- EXERCISE OBJECTIVE: Reproduce exactly the lines from the top of the records below through the line holding "purple brick F3:G3".

- INFORMATION SUPPLIED:

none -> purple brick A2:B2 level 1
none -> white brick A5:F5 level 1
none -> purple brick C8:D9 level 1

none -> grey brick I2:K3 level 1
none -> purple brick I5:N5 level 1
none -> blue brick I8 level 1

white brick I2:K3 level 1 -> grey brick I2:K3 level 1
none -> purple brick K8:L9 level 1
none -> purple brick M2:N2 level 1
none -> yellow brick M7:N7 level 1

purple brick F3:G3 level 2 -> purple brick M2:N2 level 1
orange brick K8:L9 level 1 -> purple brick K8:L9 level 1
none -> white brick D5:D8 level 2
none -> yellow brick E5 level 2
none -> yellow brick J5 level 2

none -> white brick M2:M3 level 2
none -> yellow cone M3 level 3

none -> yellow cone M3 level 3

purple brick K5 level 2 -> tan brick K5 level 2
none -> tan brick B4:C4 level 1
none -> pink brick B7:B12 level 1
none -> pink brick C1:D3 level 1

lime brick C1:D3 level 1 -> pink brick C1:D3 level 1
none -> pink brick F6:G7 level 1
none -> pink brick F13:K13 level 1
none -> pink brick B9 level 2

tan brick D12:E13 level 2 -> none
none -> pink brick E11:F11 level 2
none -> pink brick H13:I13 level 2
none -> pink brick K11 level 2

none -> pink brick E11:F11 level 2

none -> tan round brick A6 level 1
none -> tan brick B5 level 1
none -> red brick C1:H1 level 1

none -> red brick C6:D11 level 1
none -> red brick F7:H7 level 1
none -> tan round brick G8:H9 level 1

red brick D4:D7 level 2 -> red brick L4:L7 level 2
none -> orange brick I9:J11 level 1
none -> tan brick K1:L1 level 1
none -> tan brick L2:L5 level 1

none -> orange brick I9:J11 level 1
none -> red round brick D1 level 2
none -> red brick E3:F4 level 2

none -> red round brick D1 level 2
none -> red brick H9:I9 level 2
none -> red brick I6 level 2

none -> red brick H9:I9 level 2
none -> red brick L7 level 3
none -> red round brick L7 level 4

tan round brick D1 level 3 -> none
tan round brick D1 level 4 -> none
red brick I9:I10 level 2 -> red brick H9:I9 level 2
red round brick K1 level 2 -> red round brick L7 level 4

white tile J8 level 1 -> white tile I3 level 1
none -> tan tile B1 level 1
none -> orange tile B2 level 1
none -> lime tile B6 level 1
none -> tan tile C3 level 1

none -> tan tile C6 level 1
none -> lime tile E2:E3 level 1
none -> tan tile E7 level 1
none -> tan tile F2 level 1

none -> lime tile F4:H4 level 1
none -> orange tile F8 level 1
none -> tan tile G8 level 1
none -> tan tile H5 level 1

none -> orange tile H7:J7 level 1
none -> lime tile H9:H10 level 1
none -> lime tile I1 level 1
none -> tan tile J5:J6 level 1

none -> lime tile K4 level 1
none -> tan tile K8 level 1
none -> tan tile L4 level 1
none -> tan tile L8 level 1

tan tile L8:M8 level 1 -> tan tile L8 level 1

- RESPONSE TO THIS EXERCISE:
none -> purple brick A2:B2 level 1
none -> white brick A5:F5 level 1
none -> purple brick C8:D9 level 1

none -> grey brick I2:K3 level 1
none -> purple brick I5:N5 level 1
none -> blue brick I8 level 1

white brick I2:K3 level 1 -> grey brick I2:K3 level 1
none -> purple brick K8:L9 level 1
none -> purple brick M2:N2 level 1
none -> yellow brick M7:N7 level 1

purple brick F3:G3 level 2 -> purple brick M2:N2 level 1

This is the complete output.